====== Data extracts
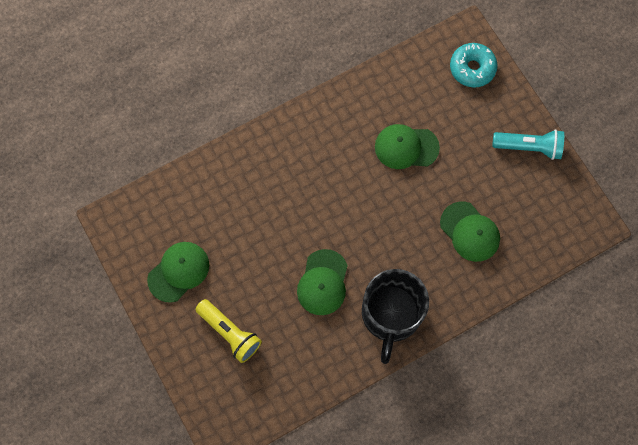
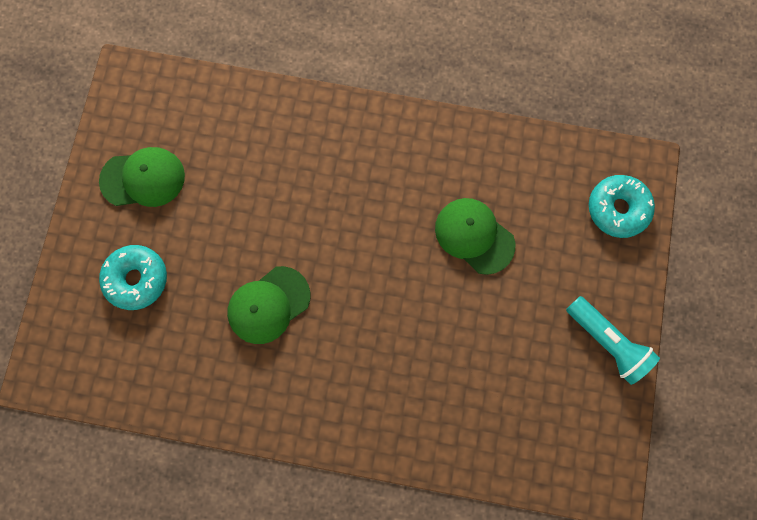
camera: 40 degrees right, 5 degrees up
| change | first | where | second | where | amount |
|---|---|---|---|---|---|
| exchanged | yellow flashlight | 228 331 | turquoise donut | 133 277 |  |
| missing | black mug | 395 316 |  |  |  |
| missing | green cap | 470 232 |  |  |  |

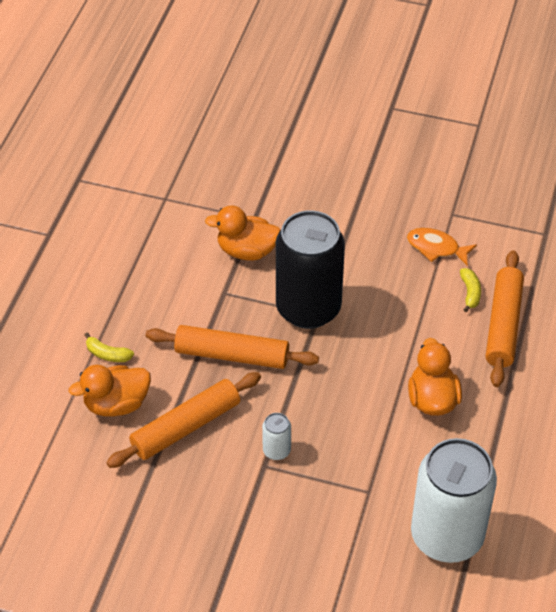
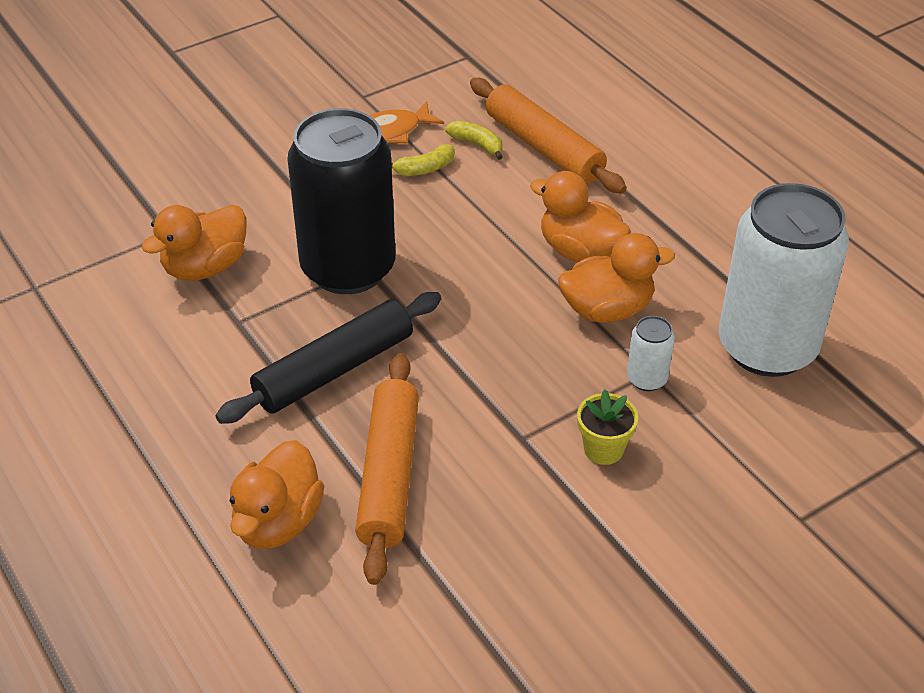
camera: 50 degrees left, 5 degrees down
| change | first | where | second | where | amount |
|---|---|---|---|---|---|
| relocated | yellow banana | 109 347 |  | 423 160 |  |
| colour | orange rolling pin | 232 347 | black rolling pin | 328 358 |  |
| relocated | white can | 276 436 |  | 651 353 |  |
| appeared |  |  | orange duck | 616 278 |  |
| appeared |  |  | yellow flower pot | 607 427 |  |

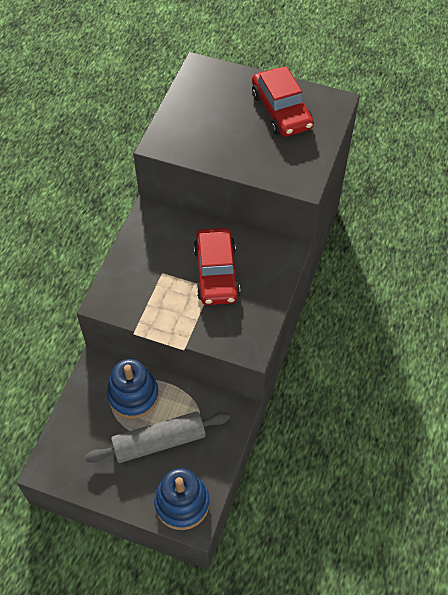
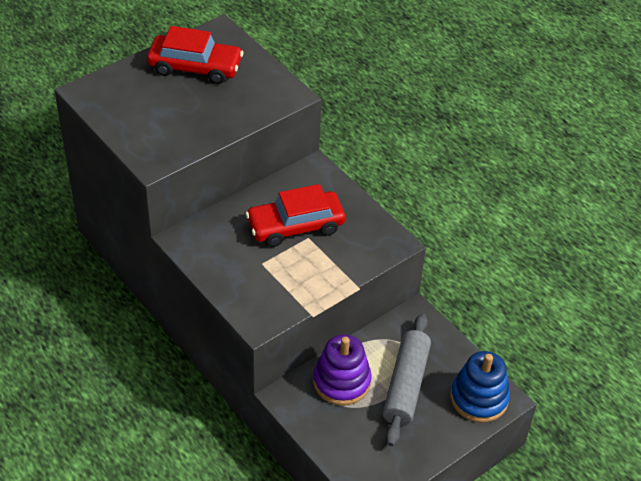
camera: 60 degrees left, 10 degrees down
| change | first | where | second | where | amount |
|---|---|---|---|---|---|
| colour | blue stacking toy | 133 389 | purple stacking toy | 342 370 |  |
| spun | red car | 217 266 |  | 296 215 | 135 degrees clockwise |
============
* [Exercise directions] Word for word, write out the lines from the top of the records above down to the line holding "camera: 50 degrees left, 5 degrees down", inclusive, but not the pictures.

* [Result]
camera: 40 degrees right, 5 degrees up
| change | first | where | second | where | amount |
|---|---|---|---|---|---|
| exchanged | yellow flashlight | 228 331 | turquoise donut | 133 277 |  |
| missing | black mug | 395 316 |  |  |  |
| missing | green cap | 470 232 |  |  |  |

camera: 50 degrees left, 5 degrees down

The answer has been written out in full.